>>>
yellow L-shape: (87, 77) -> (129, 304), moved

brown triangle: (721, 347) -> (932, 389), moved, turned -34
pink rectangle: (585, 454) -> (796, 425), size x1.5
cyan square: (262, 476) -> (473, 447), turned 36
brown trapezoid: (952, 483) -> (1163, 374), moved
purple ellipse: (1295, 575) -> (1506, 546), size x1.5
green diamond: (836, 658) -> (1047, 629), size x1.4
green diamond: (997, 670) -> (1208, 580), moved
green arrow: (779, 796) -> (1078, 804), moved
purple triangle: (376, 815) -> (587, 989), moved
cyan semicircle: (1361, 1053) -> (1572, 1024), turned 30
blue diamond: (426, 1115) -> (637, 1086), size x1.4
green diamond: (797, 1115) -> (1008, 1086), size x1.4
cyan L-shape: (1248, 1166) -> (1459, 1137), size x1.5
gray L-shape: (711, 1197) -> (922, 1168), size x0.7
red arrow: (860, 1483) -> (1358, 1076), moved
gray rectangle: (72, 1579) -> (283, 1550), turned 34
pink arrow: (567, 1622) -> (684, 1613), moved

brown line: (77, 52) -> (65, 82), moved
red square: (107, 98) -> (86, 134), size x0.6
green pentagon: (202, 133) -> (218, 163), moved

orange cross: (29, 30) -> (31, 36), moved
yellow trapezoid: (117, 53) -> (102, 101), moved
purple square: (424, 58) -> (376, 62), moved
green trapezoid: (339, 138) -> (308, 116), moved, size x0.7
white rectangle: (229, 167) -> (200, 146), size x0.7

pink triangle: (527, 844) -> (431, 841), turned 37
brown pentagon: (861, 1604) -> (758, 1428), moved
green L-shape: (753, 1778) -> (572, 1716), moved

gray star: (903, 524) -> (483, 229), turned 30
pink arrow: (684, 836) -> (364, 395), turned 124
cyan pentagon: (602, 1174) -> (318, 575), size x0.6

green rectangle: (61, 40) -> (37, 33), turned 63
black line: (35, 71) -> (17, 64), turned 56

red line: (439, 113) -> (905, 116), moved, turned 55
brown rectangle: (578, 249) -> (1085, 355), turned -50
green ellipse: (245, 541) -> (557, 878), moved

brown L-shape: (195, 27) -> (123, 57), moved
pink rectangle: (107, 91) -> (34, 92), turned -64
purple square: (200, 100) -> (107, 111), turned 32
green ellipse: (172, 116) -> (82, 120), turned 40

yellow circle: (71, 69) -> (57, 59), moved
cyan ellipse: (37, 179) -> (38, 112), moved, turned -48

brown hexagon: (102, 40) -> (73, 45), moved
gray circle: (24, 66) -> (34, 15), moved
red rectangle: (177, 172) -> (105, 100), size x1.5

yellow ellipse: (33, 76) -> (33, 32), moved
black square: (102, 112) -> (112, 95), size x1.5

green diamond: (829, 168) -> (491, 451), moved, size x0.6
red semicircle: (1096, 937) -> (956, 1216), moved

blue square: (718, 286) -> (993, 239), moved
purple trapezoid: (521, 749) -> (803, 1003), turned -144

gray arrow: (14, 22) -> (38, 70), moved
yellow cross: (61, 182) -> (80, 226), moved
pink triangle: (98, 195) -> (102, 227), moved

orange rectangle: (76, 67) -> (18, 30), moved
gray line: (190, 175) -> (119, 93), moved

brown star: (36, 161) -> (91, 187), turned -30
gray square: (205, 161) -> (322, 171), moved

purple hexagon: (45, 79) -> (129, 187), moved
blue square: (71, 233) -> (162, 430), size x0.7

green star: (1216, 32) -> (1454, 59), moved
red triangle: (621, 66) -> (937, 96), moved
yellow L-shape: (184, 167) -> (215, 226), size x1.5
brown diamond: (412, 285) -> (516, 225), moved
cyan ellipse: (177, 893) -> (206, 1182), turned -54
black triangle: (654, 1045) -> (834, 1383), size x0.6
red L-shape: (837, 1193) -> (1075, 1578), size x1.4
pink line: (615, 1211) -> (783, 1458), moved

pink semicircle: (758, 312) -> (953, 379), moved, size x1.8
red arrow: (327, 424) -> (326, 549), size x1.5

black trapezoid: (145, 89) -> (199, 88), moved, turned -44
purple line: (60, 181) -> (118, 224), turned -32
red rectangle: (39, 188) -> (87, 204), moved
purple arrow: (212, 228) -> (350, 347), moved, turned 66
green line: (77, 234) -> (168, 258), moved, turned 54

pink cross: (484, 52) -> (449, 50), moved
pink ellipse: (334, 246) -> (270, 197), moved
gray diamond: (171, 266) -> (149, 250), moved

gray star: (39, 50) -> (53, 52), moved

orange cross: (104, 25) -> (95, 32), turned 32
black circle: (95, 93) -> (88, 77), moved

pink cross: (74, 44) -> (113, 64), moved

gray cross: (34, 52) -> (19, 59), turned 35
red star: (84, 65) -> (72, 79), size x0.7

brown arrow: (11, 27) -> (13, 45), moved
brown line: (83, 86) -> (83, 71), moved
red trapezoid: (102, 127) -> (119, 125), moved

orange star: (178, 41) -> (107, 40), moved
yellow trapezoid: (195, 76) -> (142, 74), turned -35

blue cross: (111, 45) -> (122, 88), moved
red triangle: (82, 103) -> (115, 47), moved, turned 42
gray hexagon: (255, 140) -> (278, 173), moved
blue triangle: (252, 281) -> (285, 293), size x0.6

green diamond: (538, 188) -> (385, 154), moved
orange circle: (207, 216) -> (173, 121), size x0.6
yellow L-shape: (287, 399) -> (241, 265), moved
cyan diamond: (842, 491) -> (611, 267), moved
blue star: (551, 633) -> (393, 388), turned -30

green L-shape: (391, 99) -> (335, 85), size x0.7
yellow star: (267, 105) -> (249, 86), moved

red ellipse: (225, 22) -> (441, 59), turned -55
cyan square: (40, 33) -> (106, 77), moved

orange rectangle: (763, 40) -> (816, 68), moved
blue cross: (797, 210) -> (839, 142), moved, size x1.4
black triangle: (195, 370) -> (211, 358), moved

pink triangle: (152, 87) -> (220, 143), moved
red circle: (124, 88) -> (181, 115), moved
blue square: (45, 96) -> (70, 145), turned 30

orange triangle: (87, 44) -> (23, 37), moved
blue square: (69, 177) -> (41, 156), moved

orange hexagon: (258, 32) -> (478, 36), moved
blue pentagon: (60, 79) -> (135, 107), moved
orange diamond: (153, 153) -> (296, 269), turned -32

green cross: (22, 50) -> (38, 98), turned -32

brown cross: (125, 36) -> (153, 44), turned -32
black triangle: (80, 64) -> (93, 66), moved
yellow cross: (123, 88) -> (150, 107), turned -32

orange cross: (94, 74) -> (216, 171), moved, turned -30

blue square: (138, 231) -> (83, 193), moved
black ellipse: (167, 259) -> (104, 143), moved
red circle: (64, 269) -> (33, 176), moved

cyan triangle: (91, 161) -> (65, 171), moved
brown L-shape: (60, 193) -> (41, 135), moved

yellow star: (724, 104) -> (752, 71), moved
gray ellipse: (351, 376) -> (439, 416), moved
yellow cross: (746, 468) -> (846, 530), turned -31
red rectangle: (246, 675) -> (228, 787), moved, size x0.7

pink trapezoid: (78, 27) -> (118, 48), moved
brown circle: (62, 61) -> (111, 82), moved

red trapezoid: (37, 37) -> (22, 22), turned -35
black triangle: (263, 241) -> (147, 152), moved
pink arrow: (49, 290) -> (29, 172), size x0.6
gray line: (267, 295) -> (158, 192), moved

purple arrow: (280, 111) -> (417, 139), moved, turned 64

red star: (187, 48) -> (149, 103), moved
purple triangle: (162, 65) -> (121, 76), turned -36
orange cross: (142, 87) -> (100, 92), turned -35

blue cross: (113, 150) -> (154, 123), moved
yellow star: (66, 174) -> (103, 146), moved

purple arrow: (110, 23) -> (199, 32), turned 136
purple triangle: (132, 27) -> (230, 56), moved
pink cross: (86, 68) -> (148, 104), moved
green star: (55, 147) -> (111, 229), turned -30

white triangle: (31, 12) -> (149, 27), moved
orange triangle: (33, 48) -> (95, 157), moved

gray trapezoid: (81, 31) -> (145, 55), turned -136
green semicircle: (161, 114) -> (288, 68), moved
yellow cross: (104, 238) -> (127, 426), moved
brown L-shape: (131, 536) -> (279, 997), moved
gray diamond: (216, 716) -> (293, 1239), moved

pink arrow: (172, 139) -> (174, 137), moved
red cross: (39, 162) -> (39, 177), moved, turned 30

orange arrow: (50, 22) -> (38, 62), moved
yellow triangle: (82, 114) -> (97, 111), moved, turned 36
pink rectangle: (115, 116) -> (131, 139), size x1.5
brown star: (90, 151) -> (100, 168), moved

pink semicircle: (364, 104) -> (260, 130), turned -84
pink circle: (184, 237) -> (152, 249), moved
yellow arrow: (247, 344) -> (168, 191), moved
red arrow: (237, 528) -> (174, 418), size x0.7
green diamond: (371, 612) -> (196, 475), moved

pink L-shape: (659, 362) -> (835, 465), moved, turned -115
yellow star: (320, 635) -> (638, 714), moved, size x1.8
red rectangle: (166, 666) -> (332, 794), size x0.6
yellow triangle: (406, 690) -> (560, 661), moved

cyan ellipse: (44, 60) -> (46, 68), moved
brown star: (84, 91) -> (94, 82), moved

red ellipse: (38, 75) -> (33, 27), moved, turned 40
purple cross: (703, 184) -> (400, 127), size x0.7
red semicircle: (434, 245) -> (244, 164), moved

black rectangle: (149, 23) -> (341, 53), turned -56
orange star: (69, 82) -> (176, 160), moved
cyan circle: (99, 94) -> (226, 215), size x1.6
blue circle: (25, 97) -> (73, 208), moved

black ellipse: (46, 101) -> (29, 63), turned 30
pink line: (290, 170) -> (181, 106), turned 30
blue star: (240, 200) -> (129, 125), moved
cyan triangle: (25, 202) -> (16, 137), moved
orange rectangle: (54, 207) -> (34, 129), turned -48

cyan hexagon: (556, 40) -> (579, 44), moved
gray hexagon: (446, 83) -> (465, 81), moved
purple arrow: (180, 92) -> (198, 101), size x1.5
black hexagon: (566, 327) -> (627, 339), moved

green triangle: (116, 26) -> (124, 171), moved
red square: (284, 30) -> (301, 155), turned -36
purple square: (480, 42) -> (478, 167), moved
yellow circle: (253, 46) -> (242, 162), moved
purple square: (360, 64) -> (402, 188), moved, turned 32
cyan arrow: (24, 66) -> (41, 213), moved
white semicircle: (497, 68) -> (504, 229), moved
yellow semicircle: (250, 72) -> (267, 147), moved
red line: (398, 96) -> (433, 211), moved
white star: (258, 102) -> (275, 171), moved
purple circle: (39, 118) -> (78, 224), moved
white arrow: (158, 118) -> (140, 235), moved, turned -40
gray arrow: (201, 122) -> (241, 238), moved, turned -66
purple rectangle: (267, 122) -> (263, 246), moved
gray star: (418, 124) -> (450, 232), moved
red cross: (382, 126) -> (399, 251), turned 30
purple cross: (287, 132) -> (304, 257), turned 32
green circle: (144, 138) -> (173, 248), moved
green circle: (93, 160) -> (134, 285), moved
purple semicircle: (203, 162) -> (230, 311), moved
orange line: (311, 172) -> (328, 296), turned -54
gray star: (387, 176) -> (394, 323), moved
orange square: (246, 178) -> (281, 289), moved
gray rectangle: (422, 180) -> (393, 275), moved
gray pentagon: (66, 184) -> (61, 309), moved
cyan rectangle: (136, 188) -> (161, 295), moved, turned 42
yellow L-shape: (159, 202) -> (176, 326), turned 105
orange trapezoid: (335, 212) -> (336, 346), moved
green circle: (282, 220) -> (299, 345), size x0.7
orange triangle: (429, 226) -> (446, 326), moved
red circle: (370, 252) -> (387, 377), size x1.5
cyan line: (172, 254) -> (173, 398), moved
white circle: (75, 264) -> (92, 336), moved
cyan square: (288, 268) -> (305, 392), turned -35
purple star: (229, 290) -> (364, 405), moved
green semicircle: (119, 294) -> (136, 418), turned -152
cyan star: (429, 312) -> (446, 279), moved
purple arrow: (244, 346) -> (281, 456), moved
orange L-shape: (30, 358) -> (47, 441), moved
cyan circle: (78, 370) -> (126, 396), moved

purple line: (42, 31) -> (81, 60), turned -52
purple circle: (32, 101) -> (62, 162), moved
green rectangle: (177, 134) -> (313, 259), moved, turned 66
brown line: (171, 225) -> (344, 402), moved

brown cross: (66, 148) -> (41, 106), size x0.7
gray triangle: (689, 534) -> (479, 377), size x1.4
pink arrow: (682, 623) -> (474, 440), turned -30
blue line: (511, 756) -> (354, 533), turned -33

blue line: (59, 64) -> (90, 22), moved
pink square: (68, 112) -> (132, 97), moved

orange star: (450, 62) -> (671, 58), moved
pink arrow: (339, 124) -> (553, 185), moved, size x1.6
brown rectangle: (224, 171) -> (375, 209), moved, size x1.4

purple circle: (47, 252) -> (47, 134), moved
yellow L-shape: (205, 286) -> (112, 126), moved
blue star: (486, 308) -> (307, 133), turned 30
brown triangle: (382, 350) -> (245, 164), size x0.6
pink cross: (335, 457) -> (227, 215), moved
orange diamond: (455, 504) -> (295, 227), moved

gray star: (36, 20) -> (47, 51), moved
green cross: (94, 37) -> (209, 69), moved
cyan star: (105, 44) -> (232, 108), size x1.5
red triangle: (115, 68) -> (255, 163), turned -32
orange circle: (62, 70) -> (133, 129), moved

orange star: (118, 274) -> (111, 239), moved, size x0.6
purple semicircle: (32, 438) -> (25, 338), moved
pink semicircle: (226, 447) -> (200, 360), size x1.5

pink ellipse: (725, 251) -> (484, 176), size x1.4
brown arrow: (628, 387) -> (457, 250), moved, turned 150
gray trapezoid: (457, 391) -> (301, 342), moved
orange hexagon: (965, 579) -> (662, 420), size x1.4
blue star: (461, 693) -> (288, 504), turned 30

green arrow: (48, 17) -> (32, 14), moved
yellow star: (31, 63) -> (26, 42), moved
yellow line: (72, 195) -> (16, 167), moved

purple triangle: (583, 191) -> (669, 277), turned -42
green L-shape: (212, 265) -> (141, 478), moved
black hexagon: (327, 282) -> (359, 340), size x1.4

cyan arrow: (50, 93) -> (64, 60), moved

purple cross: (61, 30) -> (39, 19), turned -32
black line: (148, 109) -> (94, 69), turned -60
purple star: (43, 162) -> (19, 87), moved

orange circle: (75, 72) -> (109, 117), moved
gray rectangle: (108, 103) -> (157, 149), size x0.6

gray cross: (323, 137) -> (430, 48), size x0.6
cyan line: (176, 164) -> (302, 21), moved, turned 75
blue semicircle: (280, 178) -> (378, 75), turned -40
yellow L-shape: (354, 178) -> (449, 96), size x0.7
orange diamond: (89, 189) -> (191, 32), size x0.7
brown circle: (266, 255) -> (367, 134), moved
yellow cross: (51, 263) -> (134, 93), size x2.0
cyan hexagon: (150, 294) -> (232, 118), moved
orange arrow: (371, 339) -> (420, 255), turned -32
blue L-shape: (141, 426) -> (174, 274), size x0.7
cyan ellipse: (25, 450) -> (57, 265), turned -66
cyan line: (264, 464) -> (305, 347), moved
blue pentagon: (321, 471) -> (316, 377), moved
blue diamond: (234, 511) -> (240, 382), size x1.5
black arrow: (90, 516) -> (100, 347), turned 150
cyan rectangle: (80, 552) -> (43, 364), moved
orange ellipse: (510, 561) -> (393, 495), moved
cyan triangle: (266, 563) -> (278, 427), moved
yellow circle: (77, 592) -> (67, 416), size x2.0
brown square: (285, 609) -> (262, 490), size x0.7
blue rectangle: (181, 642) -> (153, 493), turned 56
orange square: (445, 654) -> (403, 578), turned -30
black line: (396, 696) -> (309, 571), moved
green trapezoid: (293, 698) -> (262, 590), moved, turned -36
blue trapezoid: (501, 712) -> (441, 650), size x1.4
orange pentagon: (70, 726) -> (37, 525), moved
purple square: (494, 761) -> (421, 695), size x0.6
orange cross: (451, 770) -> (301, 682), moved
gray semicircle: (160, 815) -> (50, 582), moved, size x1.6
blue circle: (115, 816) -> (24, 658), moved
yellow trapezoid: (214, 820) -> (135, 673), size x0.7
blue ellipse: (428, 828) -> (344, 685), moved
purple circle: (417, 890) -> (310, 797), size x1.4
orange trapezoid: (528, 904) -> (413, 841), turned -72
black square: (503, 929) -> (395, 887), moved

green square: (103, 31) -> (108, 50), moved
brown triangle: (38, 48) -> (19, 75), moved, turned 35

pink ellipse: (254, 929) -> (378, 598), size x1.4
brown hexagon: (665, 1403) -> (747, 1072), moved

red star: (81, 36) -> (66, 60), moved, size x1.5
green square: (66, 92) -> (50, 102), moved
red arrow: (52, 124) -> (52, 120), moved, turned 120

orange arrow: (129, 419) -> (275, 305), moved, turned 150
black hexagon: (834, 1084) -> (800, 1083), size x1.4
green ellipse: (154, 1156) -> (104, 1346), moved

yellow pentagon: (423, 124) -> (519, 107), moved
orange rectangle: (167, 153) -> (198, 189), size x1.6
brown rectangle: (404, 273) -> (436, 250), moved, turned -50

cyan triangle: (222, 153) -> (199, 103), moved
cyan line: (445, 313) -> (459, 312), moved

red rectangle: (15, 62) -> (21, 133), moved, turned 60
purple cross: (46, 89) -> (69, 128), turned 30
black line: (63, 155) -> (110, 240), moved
<<<
(WHAT THE TASK ASKS):
Reproduce exactly the entries above, limited to the lines from the one with "gray star: (418, 124) -> (450, 232), moved" through the one with "cyan star: (429, 312) -> (446, 279), moved", both included.

(EXPECTED OUTPUT):
gray star: (418, 124) -> (450, 232), moved
red cross: (382, 126) -> (399, 251), turned 30
purple cross: (287, 132) -> (304, 257), turned 32
green circle: (144, 138) -> (173, 248), moved
green circle: (93, 160) -> (134, 285), moved
purple semicircle: (203, 162) -> (230, 311), moved
orange line: (311, 172) -> (328, 296), turned -54
gray star: (387, 176) -> (394, 323), moved
orange square: (246, 178) -> (281, 289), moved
gray rectangle: (422, 180) -> (393, 275), moved
gray pentagon: (66, 184) -> (61, 309), moved
cyan rectangle: (136, 188) -> (161, 295), moved, turned 42
yellow L-shape: (159, 202) -> (176, 326), turned 105
orange trapezoid: (335, 212) -> (336, 346), moved
green circle: (282, 220) -> (299, 345), size x0.7
orange triangle: (429, 226) -> (446, 326), moved
red circle: (370, 252) -> (387, 377), size x1.5
cyan line: (172, 254) -> (173, 398), moved
white circle: (75, 264) -> (92, 336), moved
cyan square: (288, 268) -> (305, 392), turned -35
purple star: (229, 290) -> (364, 405), moved
green semicircle: (119, 294) -> (136, 418), turned -152
cyan star: (429, 312) -> (446, 279), moved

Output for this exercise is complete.